▶ WORK ORDER
Your task is to retype every entry exactly, omitting nothing.
________________________
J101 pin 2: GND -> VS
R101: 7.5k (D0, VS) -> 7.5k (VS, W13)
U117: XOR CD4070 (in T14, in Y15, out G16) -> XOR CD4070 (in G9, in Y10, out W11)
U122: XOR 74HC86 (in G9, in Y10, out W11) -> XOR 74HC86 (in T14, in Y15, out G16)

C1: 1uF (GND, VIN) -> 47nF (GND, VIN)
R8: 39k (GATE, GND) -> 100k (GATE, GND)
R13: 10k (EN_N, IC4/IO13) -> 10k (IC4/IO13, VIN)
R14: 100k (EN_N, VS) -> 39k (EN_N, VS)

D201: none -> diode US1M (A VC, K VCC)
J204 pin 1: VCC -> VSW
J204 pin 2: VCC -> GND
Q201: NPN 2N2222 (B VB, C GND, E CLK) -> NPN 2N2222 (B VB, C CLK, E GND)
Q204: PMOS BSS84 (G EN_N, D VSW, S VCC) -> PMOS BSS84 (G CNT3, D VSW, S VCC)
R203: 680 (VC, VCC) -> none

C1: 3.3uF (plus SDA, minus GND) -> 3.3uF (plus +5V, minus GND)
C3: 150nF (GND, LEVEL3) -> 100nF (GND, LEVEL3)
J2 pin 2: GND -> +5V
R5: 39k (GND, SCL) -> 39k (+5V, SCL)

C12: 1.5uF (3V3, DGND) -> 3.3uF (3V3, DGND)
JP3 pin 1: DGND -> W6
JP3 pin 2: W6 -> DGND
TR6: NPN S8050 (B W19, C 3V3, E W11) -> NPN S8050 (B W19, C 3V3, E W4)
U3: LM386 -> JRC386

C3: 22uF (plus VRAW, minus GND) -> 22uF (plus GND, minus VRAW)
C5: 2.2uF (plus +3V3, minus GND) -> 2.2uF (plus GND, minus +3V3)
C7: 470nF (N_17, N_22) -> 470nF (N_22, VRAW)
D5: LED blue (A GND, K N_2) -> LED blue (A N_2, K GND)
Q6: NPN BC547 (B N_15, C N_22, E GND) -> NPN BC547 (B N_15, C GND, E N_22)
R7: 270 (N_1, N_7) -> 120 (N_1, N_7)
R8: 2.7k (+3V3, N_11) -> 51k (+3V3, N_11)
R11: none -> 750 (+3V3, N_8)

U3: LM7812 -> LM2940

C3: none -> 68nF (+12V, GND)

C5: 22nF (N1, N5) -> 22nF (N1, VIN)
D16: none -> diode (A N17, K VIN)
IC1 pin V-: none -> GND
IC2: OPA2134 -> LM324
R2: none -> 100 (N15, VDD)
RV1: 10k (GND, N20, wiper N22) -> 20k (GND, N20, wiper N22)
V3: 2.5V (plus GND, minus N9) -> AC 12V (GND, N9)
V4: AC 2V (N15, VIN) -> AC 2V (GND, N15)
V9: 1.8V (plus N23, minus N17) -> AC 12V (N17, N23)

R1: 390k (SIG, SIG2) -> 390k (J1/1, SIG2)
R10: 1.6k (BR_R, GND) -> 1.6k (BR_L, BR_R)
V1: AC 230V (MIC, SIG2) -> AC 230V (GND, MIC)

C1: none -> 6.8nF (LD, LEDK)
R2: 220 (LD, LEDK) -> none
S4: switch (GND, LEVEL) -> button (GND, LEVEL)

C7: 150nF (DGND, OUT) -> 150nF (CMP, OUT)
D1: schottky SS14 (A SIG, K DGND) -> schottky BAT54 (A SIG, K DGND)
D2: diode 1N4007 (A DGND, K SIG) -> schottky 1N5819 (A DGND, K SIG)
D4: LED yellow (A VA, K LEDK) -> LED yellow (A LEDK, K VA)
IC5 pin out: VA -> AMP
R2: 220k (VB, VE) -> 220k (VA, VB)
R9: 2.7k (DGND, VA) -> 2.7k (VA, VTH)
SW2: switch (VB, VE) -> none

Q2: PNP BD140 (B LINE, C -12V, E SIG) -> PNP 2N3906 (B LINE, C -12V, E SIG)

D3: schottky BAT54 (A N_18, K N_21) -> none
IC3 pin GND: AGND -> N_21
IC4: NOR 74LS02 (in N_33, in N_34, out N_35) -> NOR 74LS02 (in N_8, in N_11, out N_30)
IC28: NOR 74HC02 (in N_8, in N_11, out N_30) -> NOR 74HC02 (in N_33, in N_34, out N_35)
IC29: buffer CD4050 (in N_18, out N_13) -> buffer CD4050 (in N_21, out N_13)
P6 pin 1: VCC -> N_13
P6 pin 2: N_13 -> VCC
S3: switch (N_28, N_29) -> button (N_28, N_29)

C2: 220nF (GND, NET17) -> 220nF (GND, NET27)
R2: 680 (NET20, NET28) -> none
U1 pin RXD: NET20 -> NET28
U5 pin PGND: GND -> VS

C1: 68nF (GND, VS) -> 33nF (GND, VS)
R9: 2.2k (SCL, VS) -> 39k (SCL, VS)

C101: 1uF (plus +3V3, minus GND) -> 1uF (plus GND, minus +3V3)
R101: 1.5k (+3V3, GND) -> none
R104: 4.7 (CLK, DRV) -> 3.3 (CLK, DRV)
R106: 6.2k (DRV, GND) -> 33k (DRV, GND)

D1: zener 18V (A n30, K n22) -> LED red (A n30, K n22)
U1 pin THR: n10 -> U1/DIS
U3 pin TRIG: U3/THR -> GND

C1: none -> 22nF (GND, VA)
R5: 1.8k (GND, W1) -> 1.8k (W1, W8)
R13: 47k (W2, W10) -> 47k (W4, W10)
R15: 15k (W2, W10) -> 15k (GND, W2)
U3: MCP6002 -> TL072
________________________
▶ EXERCISE SOLUTION
J101 pin 2: GND -> VS
R101: 7.5k (D0, VS) -> 7.5k (VS, W13)
U117: XOR CD4070 (in T14, in Y15, out G16) -> XOR CD4070 (in G9, in Y10, out W11)
U122: XOR 74HC86 (in G9, in Y10, out W11) -> XOR 74HC86 (in T14, in Y15, out G16)

C1: 1uF (GND, VIN) -> 47nF (GND, VIN)
R8: 39k (GATE, GND) -> 100k (GATE, GND)
R13: 10k (EN_N, IC4/IO13) -> 10k (IC4/IO13, VIN)
R14: 100k (EN_N, VS) -> 39k (EN_N, VS)

D201: none -> diode US1M (A VC, K VCC)
J204 pin 1: VCC -> VSW
J204 pin 2: VCC -> GND
Q201: NPN 2N2222 (B VB, C GND, E CLK) -> NPN 2N2222 (B VB, C CLK, E GND)
Q204: PMOS BSS84 (G EN_N, D VSW, S VCC) -> PMOS BSS84 (G CNT3, D VSW, S VCC)
R203: 680 (VC, VCC) -> none

C1: 3.3uF (plus SDA, minus GND) -> 3.3uF (plus +5V, minus GND)
C3: 150nF (GND, LEVEL3) -> 100nF (GND, LEVEL3)
J2 pin 2: GND -> +5V
R5: 39k (GND, SCL) -> 39k (+5V, SCL)

C12: 1.5uF (3V3, DGND) -> 3.3uF (3V3, DGND)
JP3 pin 1: DGND -> W6
JP3 pin 2: W6 -> DGND
TR6: NPN S8050 (B W19, C 3V3, E W11) -> NPN S8050 (B W19, C 3V3, E W4)
U3: LM386 -> JRC386

C3: 22uF (plus VRAW, minus GND) -> 22uF (plus GND, minus VRAW)
C5: 2.2uF (plus +3V3, minus GND) -> 2.2uF (plus GND, minus +3V3)
C7: 470nF (N_17, N_22) -> 470nF (N_22, VRAW)
D5: LED blue (A GND, K N_2) -> LED blue (A N_2, K GND)
Q6: NPN BC547 (B N_15, C N_22, E GND) -> NPN BC547 (B N_15, C GND, E N_22)
R7: 270 (N_1, N_7) -> 120 (N_1, N_7)
R8: 2.7k (+3V3, N_11) -> 51k (+3V3, N_11)
R11: none -> 750 (+3V3, N_8)

U3: LM7812 -> LM2940

C3: none -> 68nF (+12V, GND)

C5: 22nF (N1, N5) -> 22nF (N1, VIN)
D16: none -> diode (A N17, K VIN)
IC1 pin V-: none -> GND
IC2: OPA2134 -> LM324
R2: none -> 100 (N15, VDD)
RV1: 10k (GND, N20, wiper N22) -> 20k (GND, N20, wiper N22)
V3: 2.5V (plus GND, minus N9) -> AC 12V (GND, N9)
V4: AC 2V (N15, VIN) -> AC 2V (GND, N15)
V9: 1.8V (plus N23, minus N17) -> AC 12V (N17, N23)

R1: 390k (SIG, SIG2) -> 390k (J1/1, SIG2)
R10: 1.6k (BR_R, GND) -> 1.6k (BR_L, BR_R)
V1: AC 230V (MIC, SIG2) -> AC 230V (GND, MIC)

C1: none -> 6.8nF (LD, LEDK)
R2: 220 (LD, LEDK) -> none
S4: switch (GND, LEVEL) -> button (GND, LEVEL)

C7: 150nF (DGND, OUT) -> 150nF (CMP, OUT)
D1: schottky SS14 (A SIG, K DGND) -> schottky BAT54 (A SIG, K DGND)
D2: diode 1N4007 (A DGND, K SIG) -> schottky 1N5819 (A DGND, K SIG)
D4: LED yellow (A VA, K LEDK) -> LED yellow (A LEDK, K VA)
IC5 pin out: VA -> AMP
R2: 220k (VB, VE) -> 220k (VA, VB)
R9: 2.7k (DGND, VA) -> 2.7k (VA, VTH)
SW2: switch (VB, VE) -> none

Q2: PNP BD140 (B LINE, C -12V, E SIG) -> PNP 2N3906 (B LINE, C -12V, E SIG)

D3: schottky BAT54 (A N_18, K N_21) -> none
IC3 pin GND: AGND -> N_21
IC4: NOR 74LS02 (in N_33, in N_34, out N_35) -> NOR 74LS02 (in N_8, in N_11, out N_30)
IC28: NOR 74HC02 (in N_8, in N_11, out N_30) -> NOR 74HC02 (in N_33, in N_34, out N_35)
IC29: buffer CD4050 (in N_18, out N_13) -> buffer CD4050 (in N_21, out N_13)
P6 pin 1: VCC -> N_13
P6 pin 2: N_13 -> VCC
S3: switch (N_28, N_29) -> button (N_28, N_29)

C2: 220nF (GND, NET17) -> 220nF (GND, NET27)
R2: 680 (NET20, NET28) -> none
U1 pin RXD: NET20 -> NET28
U5 pin PGND: GND -> VS

C1: 68nF (GND, VS) -> 33nF (GND, VS)
R9: 2.2k (SCL, VS) -> 39k (SCL, VS)

C101: 1uF (plus +3V3, minus GND) -> 1uF (plus GND, minus +3V3)
R101: 1.5k (+3V3, GND) -> none
R104: 4.7 (CLK, DRV) -> 3.3 (CLK, DRV)
R106: 6.2k (DRV, GND) -> 33k (DRV, GND)

D1: zener 18V (A n30, K n22) -> LED red (A n30, K n22)
U1 pin THR: n10 -> U1/DIS
U3 pin TRIG: U3/THR -> GND

C1: none -> 22nF (GND, VA)
R5: 1.8k (GND, W1) -> 1.8k (W1, W8)
R13: 47k (W2, W10) -> 47k (W4, W10)
R15: 15k (W2, W10) -> 15k (GND, W2)
U3: MCP6002 -> TL072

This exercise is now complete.